> _PROBLEM TO SOLVE_
In the data below, reproduce everything exactly except the images.
DATA Start Marker
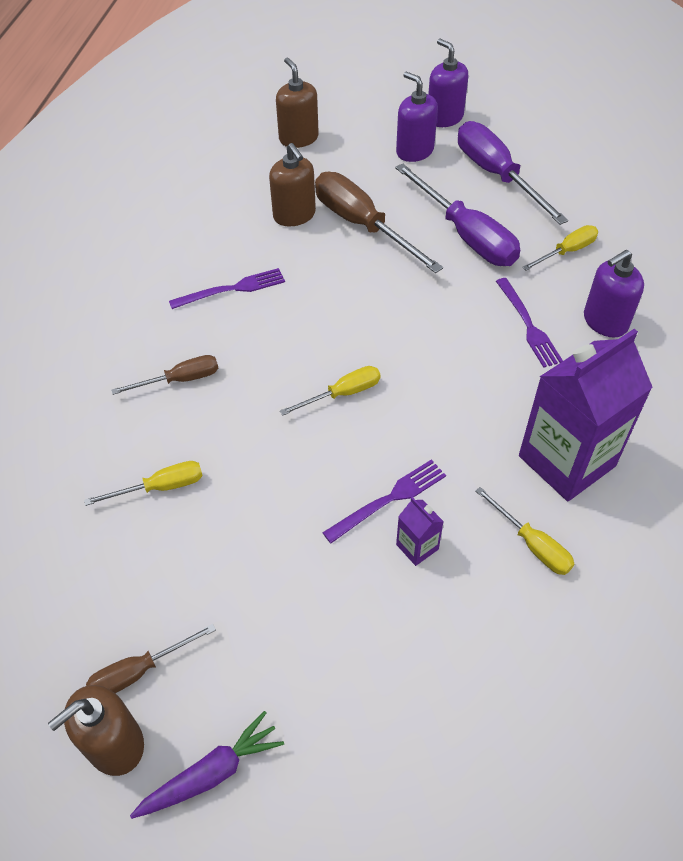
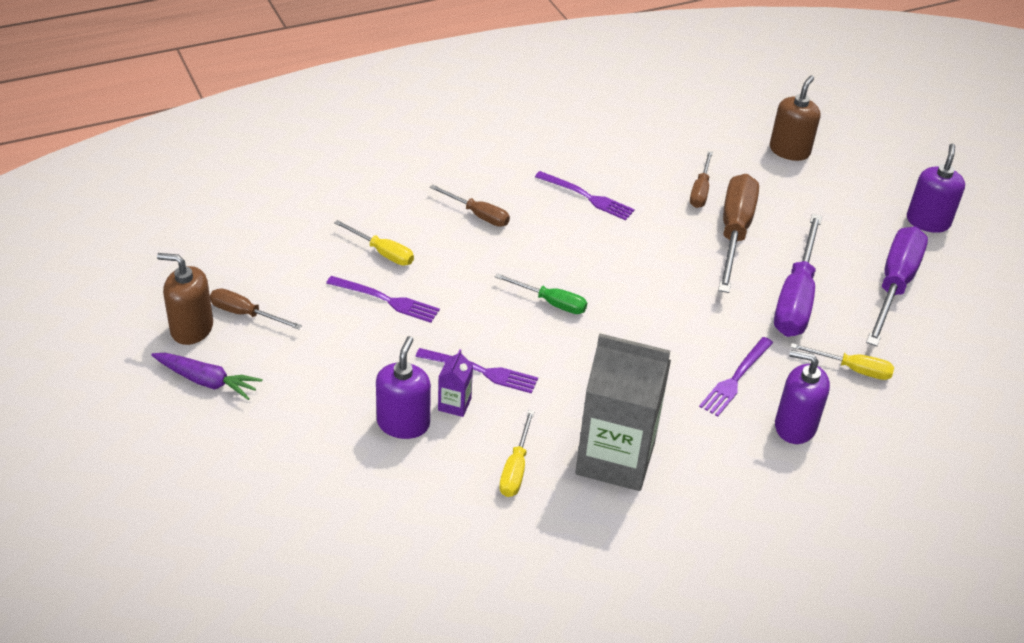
camera: 50 degrees right, 10 degrees down
brown soap dispenser [269,143,316,226] -> brown screwdriver [690,151,713,208]
yellow screwdriver [280,366,381,416] -> green screwdriver [495,273,587,314]
purple soap dispenser [396,72,438,162] -> purple soap dispenser moved to [376,336,431,439]
purple carton [519,329,653,501] -> grey carton [575,333,671,491]
none -> purple fork [326,276,440,323]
DATA End Marker
> _TASK RESULT_
camera: 50 degrees right, 10 degrees down
brown soap dispenser [269,143,316,226] -> brown screwdriver [690,151,713,208]
yellow screwdriver [280,366,381,416] -> green screwdriver [495,273,587,314]
purple soap dispenser [396,72,438,162] -> purple soap dispenser moved to [376,336,431,439]
purple carton [519,329,653,501] -> grey carton [575,333,671,491]
none -> purple fork [326,276,440,323]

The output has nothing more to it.